▸ EXERCISE DESCRIPTION: This calls for a verbatim copy of all the data, with no images carried over.

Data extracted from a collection

----

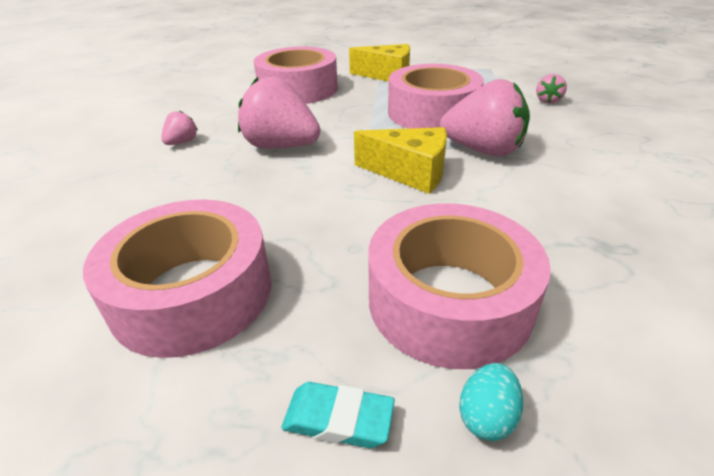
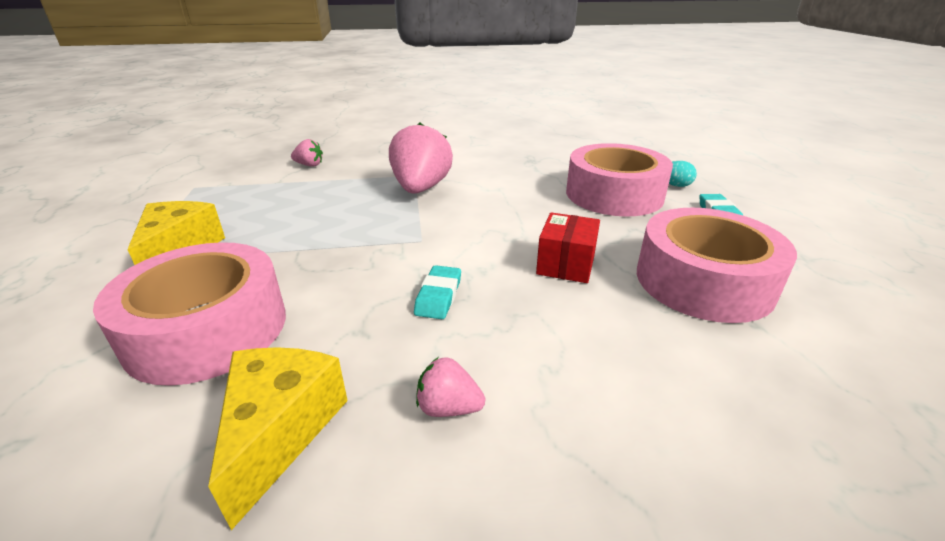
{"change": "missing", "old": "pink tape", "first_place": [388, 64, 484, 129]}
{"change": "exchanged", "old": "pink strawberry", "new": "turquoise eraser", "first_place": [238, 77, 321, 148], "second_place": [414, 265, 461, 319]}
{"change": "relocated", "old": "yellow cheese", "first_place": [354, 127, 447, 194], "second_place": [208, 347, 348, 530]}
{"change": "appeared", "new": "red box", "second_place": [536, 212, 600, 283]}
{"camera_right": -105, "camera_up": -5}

----

▸ EXPECTED ANSWER:
{"change": "missing", "old": "pink tape", "first_place": [388, 64, 484, 129]}
{"change": "exchanged", "old": "pink strawberry", "new": "turquoise eraser", "first_place": [238, 77, 321, 148], "second_place": [414, 265, 461, 319]}
{"change": "relocated", "old": "yellow cheese", "first_place": [354, 127, 447, 194], "second_place": [208, 347, 348, 530]}
{"change": "appeared", "new": "red box", "second_place": [536, 212, 600, 283]}
{"camera_right": -105, "camera_up": -5}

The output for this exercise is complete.